--- WHAT THIS TASK INVOLVES ---
Your answer should be only the lines below from the one with "orange cupcake: 9 -> 6" to the one with "yellow cheese: 7 -> 6", repeated exactly, ends included.

-- EXERCISE DATA follows --

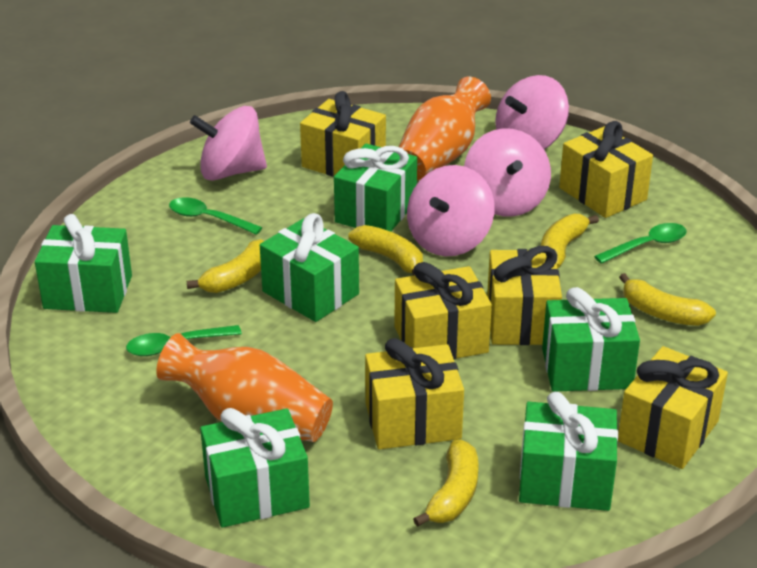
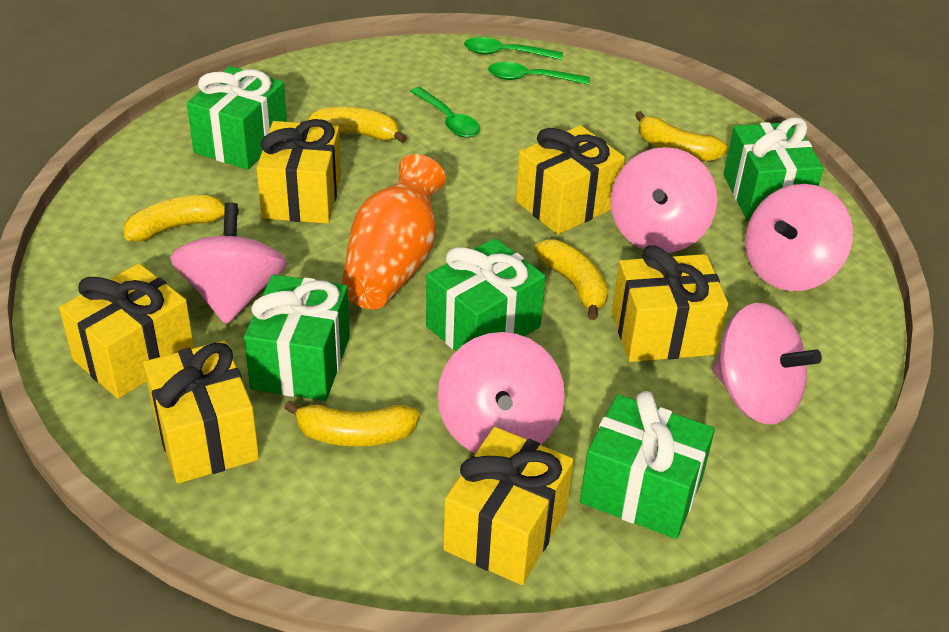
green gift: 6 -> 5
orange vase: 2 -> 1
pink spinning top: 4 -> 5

-- EXERCISE DATA concluded --
-- EXERCISE DATA follows --

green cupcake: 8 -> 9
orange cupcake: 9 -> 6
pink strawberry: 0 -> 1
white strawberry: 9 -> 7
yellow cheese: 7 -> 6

-- EXERCISE DATA concluded --

--- RESULT FOR THIS TASK ---
orange cupcake: 9 -> 6
pink strawberry: 0 -> 1
white strawberry: 9 -> 7
yellow cheese: 7 -> 6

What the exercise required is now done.